## What you should do
Repeat exactly the lines of the entries below from the one with "CLOCK <229 642>" through the one with "to <463 203>", both ends included, and nothing else.

== Data to use ==

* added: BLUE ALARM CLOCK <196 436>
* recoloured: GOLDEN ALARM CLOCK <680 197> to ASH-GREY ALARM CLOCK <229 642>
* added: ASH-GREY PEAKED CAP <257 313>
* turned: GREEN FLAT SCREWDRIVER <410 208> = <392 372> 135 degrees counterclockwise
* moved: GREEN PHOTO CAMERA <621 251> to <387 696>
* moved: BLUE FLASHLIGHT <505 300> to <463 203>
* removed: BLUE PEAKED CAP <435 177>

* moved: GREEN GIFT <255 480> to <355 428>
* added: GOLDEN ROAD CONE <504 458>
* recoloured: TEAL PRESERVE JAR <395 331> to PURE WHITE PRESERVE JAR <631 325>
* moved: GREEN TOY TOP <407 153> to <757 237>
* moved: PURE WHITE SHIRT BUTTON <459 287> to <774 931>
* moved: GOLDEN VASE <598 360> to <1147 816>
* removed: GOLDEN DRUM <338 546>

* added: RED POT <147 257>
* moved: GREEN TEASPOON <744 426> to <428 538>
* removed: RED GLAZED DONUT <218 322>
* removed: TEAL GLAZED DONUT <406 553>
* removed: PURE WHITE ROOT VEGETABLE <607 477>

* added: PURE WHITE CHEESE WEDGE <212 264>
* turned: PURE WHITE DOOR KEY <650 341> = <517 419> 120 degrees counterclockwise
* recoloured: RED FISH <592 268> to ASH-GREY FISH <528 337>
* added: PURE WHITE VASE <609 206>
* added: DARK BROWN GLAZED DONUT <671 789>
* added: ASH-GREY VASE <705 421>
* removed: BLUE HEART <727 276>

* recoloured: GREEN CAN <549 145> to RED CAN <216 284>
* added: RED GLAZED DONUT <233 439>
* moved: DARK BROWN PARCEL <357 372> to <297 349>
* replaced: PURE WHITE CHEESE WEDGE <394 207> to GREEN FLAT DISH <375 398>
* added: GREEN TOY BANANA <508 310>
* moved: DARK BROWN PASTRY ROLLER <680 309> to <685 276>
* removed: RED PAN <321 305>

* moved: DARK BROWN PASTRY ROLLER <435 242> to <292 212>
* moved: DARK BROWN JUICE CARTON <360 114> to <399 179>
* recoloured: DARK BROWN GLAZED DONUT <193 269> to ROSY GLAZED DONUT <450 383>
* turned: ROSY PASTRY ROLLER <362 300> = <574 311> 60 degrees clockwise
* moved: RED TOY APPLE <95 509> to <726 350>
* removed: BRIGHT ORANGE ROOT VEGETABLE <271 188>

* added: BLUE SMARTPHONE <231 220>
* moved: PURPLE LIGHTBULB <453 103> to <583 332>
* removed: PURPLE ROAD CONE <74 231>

===

## Exercise result
* recoloured: GOLDEN ALARM CLOCK <680 197> to ASH-GREY ALARM CLOCK <229 642>
* added: ASH-GREY PEAKED CAP <257 313>
* turned: GREEN FLAT SCREWDRIVER <410 208> = <392 372> 135 degrees counterclockwise
* moved: GREEN PHOTO CAMERA <621 251> to <387 696>
* moved: BLUE FLASHLIGHT <505 300> to <463 203>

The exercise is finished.